§ **DATA PROVIDED**:

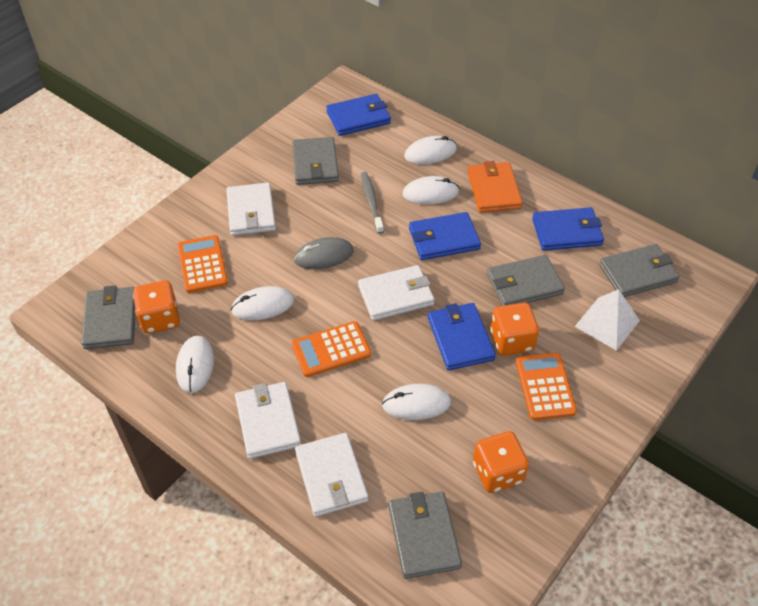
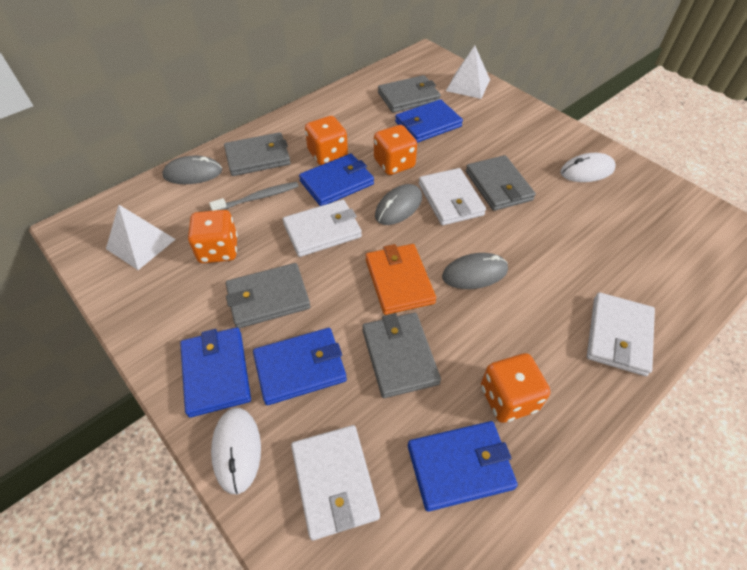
blue wallet: 4 -> 5
grey mouse: 1 -> 3
orange calculator: 3 -> 0
orange dice: 3 -> 4
white mouse: 5 -> 2
white pyramid: 1 -> 2

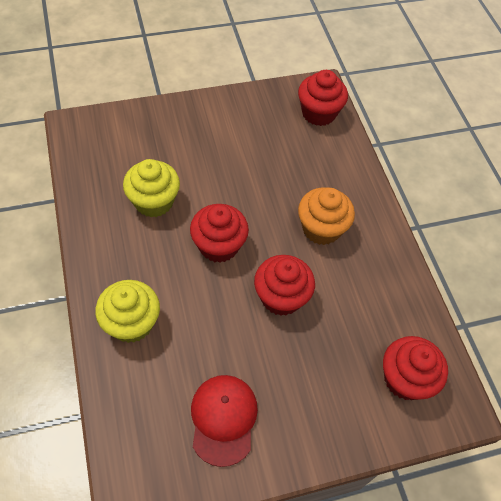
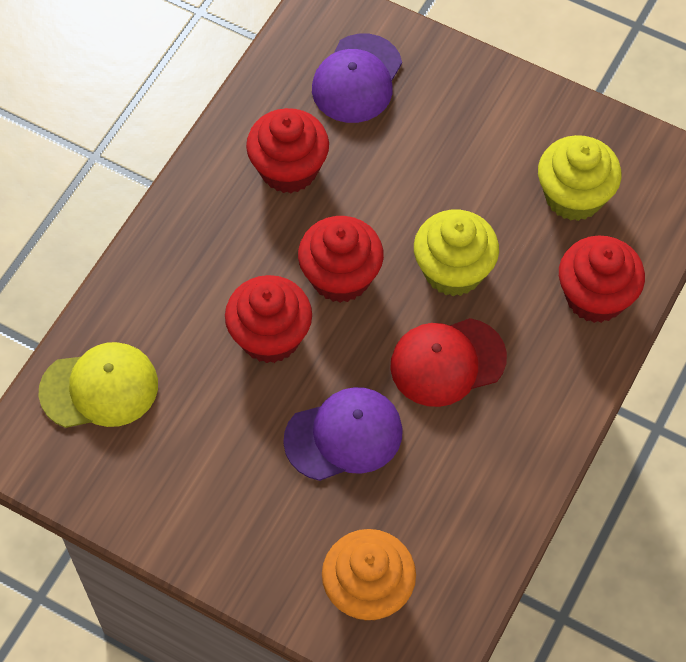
purple cap: 0 -> 2
yellow cap: 0 -> 1

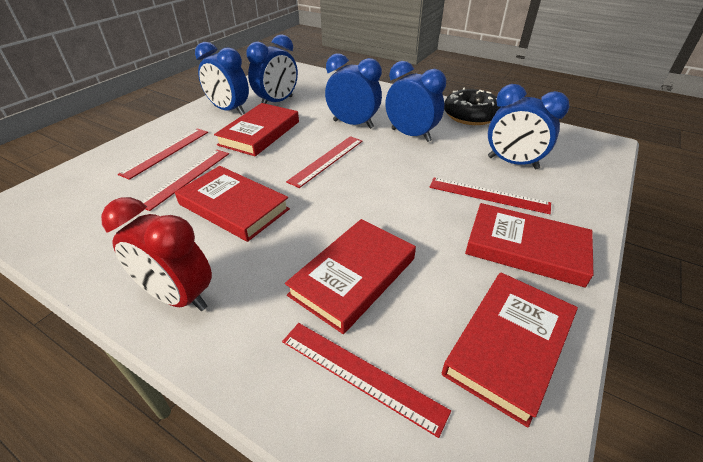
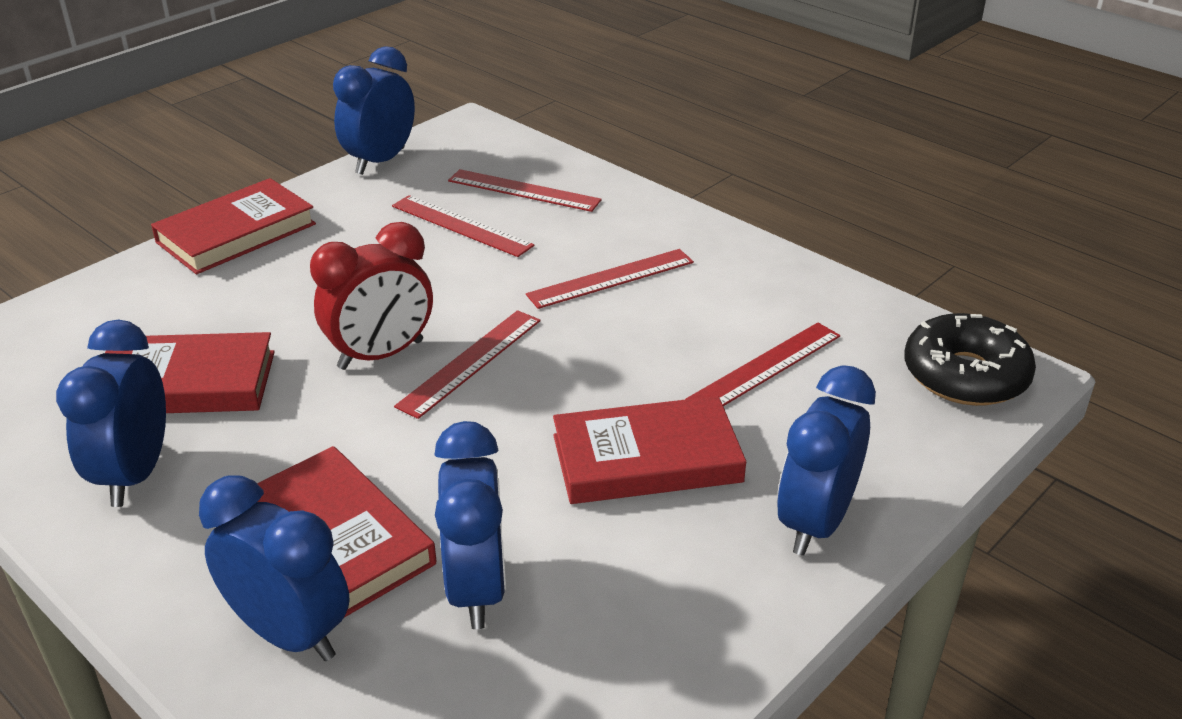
red book: 5 -> 4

§ **TASK TO COMPLETE**: Reply with one number, the count of lines in the records that include the word "orange".

§ **SOLUTION**: 2